(Required work)
Return verbatim every line of the records from the first one through the line containing "at (515, 235).", including that final line.

Recorded data:
• • • • •

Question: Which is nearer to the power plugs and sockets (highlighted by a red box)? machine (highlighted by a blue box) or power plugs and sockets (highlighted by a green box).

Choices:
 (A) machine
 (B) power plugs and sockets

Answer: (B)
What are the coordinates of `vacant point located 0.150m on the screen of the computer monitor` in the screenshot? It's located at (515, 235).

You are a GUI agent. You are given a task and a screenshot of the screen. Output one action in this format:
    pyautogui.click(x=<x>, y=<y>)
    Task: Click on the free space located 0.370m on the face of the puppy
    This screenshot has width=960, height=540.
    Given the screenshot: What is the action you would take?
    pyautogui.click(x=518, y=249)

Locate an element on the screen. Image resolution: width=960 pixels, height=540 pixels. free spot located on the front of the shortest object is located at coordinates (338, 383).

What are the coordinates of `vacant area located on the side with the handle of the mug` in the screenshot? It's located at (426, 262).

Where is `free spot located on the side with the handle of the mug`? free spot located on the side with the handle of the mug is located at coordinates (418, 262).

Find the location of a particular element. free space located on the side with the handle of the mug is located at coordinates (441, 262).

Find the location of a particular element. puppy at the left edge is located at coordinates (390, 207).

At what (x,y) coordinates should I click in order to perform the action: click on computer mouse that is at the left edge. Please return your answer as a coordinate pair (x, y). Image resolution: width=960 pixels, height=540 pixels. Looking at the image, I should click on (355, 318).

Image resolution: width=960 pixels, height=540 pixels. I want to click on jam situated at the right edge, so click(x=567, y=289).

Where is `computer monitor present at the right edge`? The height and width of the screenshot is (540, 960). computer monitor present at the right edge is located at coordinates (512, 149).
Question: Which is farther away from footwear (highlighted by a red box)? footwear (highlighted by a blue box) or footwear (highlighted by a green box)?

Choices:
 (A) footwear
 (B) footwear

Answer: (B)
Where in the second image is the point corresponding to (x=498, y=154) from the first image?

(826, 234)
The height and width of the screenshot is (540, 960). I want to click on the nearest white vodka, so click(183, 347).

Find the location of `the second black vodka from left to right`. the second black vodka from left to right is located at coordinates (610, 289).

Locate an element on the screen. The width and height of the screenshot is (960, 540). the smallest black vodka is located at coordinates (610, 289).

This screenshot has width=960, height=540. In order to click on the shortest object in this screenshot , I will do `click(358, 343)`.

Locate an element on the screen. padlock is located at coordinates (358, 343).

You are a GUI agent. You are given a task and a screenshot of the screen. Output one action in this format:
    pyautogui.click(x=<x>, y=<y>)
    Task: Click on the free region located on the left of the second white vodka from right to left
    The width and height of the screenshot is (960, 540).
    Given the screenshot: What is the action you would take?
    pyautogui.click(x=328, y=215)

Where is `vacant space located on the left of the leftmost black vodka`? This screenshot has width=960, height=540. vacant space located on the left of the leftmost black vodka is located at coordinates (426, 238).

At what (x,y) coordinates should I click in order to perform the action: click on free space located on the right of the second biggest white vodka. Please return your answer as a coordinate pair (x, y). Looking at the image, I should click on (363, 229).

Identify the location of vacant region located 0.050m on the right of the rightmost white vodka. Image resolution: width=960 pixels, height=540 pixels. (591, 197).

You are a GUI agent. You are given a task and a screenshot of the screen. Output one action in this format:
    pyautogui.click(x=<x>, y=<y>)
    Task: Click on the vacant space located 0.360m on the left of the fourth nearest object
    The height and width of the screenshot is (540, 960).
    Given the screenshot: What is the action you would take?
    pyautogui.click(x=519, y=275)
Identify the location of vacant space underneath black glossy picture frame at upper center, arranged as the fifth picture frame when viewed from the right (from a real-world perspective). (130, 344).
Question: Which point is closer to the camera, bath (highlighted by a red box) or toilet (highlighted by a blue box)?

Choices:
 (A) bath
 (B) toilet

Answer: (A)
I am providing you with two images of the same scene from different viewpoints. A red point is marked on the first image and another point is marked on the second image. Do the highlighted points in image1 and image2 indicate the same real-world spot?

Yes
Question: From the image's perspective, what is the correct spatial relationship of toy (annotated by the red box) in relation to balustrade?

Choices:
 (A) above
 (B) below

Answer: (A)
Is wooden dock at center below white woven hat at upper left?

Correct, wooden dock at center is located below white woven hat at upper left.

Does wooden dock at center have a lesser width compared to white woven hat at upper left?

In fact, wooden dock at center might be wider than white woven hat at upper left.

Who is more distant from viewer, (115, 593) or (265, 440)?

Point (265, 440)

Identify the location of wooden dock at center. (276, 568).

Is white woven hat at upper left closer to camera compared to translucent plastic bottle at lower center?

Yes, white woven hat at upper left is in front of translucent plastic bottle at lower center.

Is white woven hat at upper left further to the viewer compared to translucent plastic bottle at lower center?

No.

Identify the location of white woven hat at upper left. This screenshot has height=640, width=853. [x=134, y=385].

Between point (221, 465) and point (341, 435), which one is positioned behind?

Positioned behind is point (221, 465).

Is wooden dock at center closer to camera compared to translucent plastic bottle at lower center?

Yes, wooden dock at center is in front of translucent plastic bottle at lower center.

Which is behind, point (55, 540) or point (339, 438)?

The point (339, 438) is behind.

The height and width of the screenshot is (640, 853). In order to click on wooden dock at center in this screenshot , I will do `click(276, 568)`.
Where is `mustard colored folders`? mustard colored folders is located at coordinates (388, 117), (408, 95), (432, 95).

• • • • •

(Result below)
Question: Which is nearer to the power plugs and sockets (highlighted by a red box)? machine (highlighted by a blue box) or power plugs and sockets (highlighted by a green box).

Choices:
 (A) machine
 (B) power plugs and sockets

Answer: (B)
What are the coordinates of `vacant point located 0.150m on the screen of the computer monitor` in the screenshot? It's located at (515, 235).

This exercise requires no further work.